● **Problem details**:
Wherever a line in the data below holds "cylinder", copy that line.

● **Dataset content**:
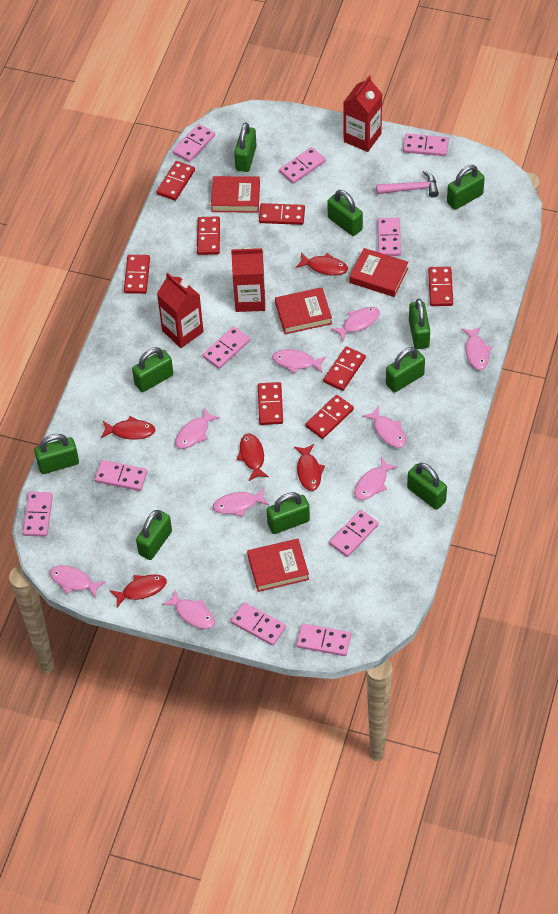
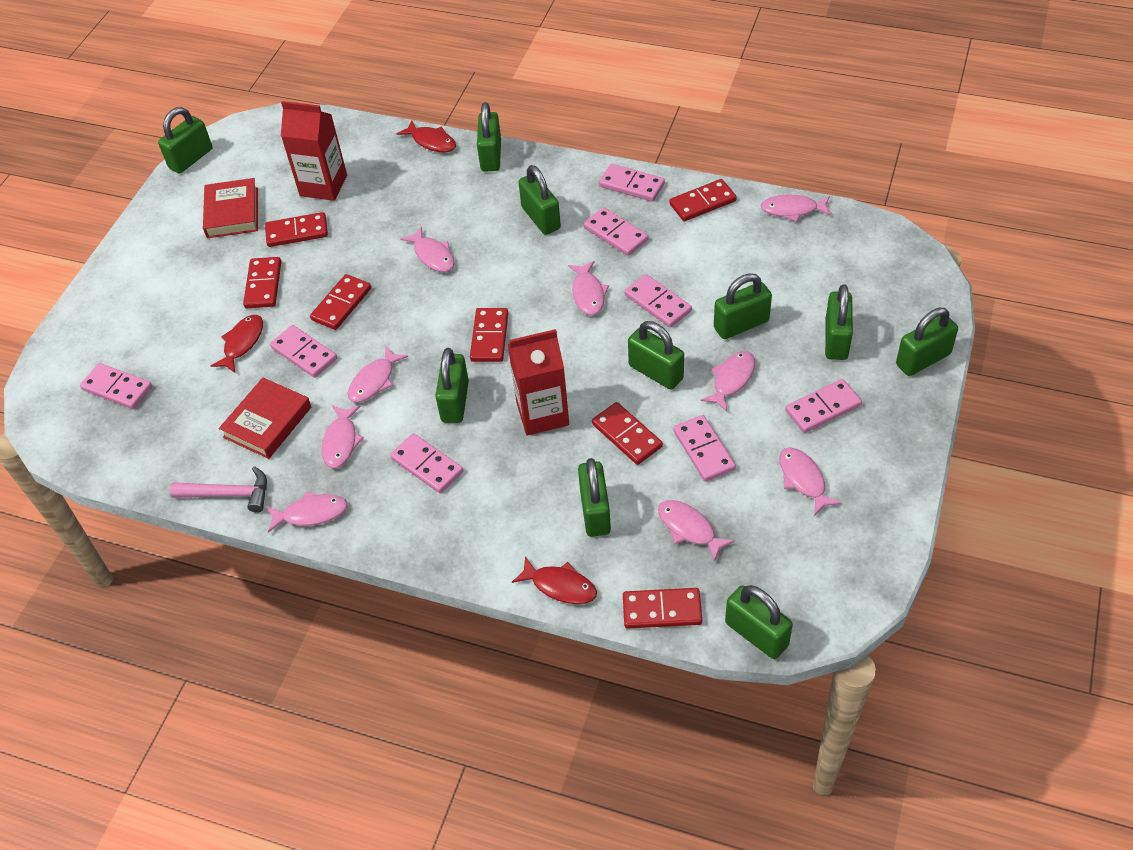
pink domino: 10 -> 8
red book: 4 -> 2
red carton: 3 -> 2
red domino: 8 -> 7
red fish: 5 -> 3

* * *

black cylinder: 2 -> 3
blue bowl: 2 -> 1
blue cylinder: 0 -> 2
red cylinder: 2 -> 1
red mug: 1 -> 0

● **Answer to this task**:
black cylinder: 2 -> 3
blue cylinder: 0 -> 2
red cylinder: 2 -> 1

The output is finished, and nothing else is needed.